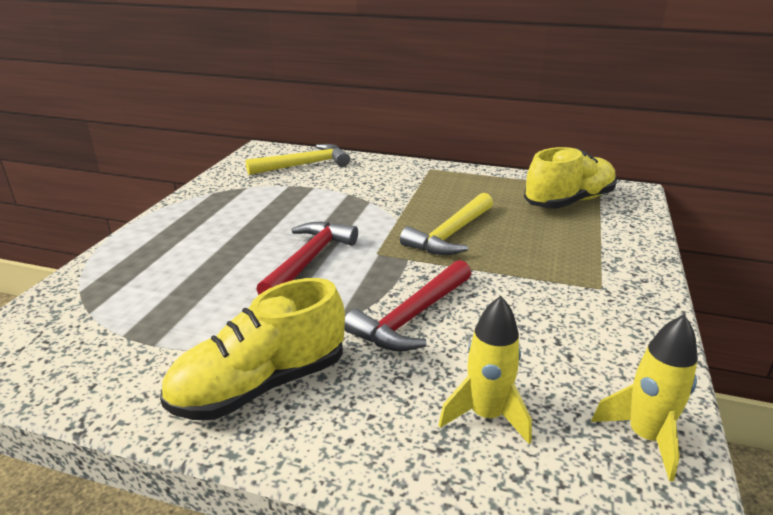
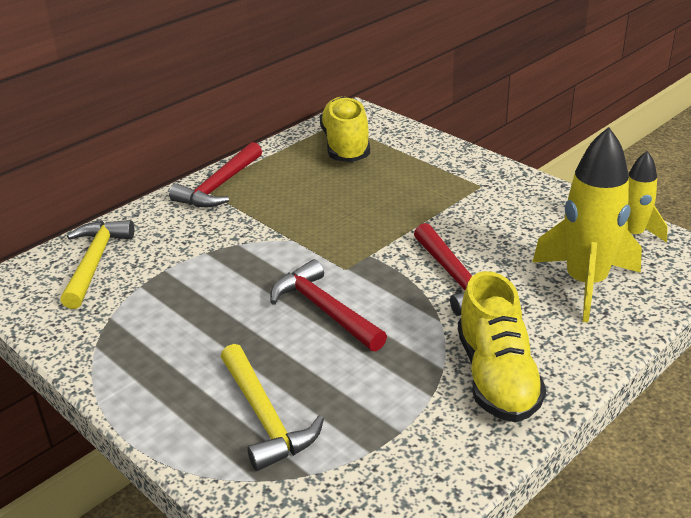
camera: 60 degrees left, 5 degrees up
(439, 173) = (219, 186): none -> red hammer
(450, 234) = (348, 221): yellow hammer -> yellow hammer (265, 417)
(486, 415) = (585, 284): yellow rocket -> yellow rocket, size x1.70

What needs to be done: Output the material above exactly as written and drop any images it holds.

Exercise response:
camera: 60 degrees left, 5 degrees up
(439, 173) = (219, 186): none -> red hammer
(450, 234) = (348, 221): yellow hammer -> yellow hammer (265, 417)
(486, 415) = (585, 284): yellow rocket -> yellow rocket, size x1.70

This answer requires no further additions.